[[ EXCERPTED RECORDS, beginning ]]

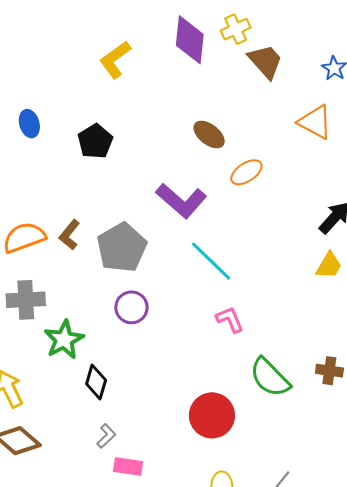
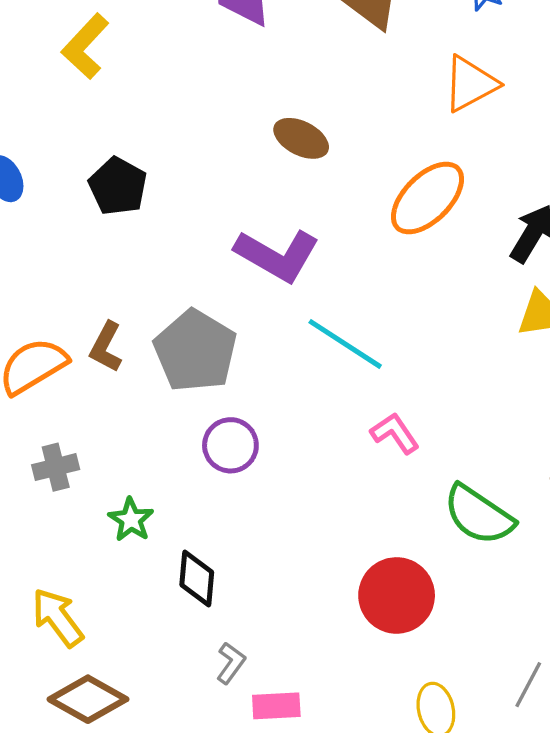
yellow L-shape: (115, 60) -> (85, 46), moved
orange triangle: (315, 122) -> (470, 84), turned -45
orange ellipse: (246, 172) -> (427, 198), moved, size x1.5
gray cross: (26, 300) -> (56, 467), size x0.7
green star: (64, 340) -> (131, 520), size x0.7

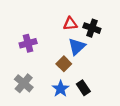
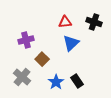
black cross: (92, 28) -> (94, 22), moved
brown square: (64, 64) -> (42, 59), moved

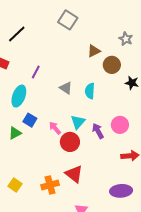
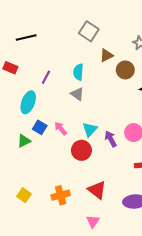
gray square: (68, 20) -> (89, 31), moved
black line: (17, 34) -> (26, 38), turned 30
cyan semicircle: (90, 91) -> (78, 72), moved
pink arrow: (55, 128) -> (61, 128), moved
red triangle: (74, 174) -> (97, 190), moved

[[ EXCERPTED RECORDS, end ]]

→ **YOUR INSTRUCTIONS**
Across the entries above, how many lines contain "turned"? Provide only the count.

→ **THE ANSWER**
2